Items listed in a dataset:
=== Begin Enclosure ===

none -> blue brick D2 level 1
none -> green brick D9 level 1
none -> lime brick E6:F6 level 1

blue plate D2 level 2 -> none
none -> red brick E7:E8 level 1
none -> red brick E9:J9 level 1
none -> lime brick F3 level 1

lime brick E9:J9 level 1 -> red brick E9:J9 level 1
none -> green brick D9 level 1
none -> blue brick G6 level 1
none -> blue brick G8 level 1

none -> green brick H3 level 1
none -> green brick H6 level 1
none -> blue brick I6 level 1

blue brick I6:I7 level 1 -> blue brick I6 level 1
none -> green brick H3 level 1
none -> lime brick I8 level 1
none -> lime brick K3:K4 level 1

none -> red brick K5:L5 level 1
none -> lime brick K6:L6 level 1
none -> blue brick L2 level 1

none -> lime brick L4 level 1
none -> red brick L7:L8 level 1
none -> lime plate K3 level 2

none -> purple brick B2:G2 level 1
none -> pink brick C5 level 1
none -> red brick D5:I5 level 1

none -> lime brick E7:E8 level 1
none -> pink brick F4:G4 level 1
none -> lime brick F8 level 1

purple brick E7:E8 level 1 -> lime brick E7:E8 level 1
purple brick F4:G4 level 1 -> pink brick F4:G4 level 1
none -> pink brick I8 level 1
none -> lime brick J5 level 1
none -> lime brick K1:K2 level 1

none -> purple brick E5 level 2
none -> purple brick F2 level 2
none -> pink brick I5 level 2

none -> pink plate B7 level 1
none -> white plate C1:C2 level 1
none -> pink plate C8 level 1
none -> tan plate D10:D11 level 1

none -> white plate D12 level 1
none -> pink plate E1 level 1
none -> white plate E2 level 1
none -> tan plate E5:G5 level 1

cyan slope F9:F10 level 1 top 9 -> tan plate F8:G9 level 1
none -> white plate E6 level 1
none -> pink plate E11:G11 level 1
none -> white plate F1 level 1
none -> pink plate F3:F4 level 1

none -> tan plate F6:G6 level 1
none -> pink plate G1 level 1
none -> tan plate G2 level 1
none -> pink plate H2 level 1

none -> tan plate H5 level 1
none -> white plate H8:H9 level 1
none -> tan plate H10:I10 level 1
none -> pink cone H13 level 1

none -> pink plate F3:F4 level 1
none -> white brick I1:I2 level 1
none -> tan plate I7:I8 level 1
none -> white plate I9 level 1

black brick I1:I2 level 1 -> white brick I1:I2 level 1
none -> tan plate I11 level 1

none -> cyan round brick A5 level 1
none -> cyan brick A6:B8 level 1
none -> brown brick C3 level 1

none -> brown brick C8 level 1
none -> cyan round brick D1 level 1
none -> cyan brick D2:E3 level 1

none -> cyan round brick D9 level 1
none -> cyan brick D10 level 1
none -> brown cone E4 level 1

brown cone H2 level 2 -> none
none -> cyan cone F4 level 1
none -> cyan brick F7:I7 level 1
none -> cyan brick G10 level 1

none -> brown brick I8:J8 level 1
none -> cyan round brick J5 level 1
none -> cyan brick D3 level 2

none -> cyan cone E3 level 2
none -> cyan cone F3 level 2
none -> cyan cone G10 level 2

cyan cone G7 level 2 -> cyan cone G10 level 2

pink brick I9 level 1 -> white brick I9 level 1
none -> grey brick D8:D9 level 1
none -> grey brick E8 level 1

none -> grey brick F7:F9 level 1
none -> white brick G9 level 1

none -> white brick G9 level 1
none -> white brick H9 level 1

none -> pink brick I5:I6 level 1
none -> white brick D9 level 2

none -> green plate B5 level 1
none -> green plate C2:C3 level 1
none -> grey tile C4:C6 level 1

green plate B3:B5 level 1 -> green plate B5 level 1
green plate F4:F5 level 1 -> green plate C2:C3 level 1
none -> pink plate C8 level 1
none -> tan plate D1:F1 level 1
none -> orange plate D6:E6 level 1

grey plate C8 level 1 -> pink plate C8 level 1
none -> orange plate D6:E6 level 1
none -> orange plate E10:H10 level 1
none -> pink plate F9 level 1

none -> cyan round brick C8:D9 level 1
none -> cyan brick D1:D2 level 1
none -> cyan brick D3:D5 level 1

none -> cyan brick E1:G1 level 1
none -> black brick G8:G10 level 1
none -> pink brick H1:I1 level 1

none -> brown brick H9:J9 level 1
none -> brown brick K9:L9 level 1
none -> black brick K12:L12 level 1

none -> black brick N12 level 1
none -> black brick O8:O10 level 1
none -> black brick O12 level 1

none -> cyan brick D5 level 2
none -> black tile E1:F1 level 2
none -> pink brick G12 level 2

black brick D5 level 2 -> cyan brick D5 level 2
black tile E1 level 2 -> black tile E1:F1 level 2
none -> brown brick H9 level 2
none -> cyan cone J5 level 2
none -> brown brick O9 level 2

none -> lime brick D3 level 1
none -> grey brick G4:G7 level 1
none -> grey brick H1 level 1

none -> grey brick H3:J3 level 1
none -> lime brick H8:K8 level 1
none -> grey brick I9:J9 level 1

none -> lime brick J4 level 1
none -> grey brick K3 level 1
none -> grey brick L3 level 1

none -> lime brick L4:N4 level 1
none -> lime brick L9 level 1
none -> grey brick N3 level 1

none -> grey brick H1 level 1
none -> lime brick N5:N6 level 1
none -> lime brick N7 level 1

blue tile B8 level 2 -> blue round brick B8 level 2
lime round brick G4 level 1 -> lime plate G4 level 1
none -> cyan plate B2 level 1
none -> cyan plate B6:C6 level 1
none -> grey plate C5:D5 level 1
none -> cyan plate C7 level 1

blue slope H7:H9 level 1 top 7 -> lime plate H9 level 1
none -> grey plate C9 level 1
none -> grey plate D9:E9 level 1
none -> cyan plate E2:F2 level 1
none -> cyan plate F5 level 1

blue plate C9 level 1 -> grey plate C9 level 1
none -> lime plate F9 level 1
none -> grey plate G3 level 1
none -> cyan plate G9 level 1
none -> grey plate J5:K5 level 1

=== End Enclosure ===

• _TASK OBJECTIVE_:
Extract the first line above and each line after it up to and including the one with "none -> tan plate I7:I8 level 1", please, exactly and with nothing else.

• _SOLUTION BELOW_:
none -> blue brick D2 level 1
none -> green brick D9 level 1
none -> lime brick E6:F6 level 1

blue plate D2 level 2 -> none
none -> red brick E7:E8 level 1
none -> red brick E9:J9 level 1
none -> lime brick F3 level 1

lime brick E9:J9 level 1 -> red brick E9:J9 level 1
none -> green brick D9 level 1
none -> blue brick G6 level 1
none -> blue brick G8 level 1

none -> green brick H3 level 1
none -> green brick H6 level 1
none -> blue brick I6 level 1

blue brick I6:I7 level 1 -> blue brick I6 level 1
none -> green brick H3 level 1
none -> lime brick I8 level 1
none -> lime brick K3:K4 level 1

none -> red brick K5:L5 level 1
none -> lime brick K6:L6 level 1
none -> blue brick L2 level 1

none -> lime brick L4 level 1
none -> red brick L7:L8 level 1
none -> lime plate K3 level 2

none -> purple brick B2:G2 level 1
none -> pink brick C5 level 1
none -> red brick D5:I5 level 1

none -> lime brick E7:E8 level 1
none -> pink brick F4:G4 level 1
none -> lime brick F8 level 1

purple brick E7:E8 level 1 -> lime brick E7:E8 level 1
purple brick F4:G4 level 1 -> pink brick F4:G4 level 1
none -> pink brick I8 level 1
none -> lime brick J5 level 1
none -> lime brick K1:K2 level 1

none -> purple brick E5 level 2
none -> purple brick F2 level 2
none -> pink brick I5 level 2

none -> pink plate B7 level 1
none -> white plate C1:C2 level 1
none -> pink plate C8 level 1
none -> tan plate D10:D11 level 1

none -> white plate D12 level 1
none -> pink plate E1 level 1
none -> white plate E2 level 1
none -> tan plate E5:G5 level 1

cyan slope F9:F10 level 1 top 9 -> tan plate F8:G9 level 1
none -> white plate E6 level 1
none -> pink plate E11:G11 level 1
none -> white plate F1 level 1
none -> pink plate F3:F4 level 1

none -> tan plate F6:G6 level 1
none -> pink plate G1 level 1
none -> tan plate G2 level 1
none -> pink plate H2 level 1

none -> tan plate H5 level 1
none -> white plate H8:H9 level 1
none -> tan plate H10:I10 level 1
none -> pink cone H13 level 1

none -> pink plate F3:F4 level 1
none -> white brick I1:I2 level 1
none -> tan plate I7:I8 level 1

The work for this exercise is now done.